▶ REQUIRED ACTION
Each line that contains "cyan" needs to be copied from the listing.

__________

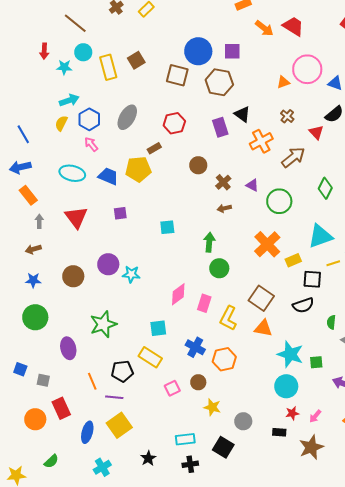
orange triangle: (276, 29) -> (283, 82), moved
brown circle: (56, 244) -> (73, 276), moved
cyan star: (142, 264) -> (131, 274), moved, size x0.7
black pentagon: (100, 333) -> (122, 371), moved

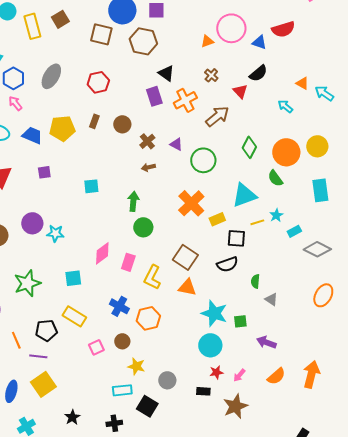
purple rectangle: (220, 127) -> (154, 96), moved
brown rectangle: (154, 148) -> (94, 121), moved, turned -40
cyan square: (158, 328) -> (73, 278), moved
cyan rectangle: (185, 439) -> (122, 390), moved

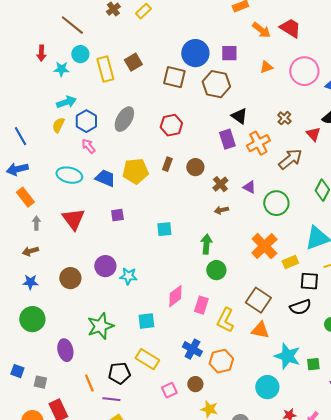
orange triangle: (207, 41) -> (266, 67), moved
cyan circle: (210, 345) -> (267, 387), moved

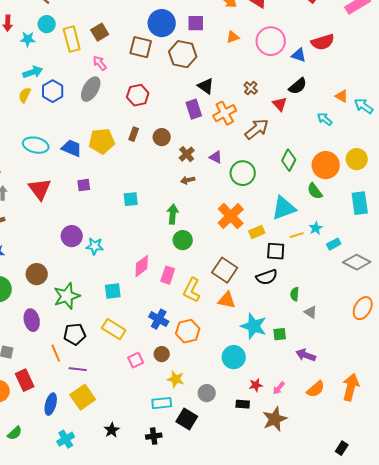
pink arrow: (88, 146) -> (100, 63), moved
brown circle: (70, 278) -> (37, 274), moved
black pentagon: (119, 373) -> (75, 334), moved

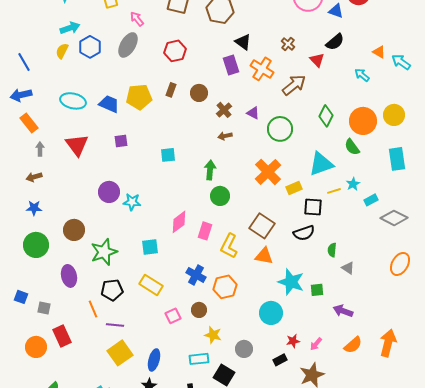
orange cross: (225, 113) -> (262, 69), turned -30
blue ellipse: (51, 404) -> (154, 360), moved
black rectangle: (243, 404) -> (280, 360), turned -32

__________

▶ COMPLETED TASK
cyan star: (142, 264) -> (131, 274), moved, size x0.7
cyan square: (158, 328) -> (73, 278), moved
cyan rectangle: (185, 439) -> (122, 390), moved
cyan circle: (210, 345) -> (267, 387), moved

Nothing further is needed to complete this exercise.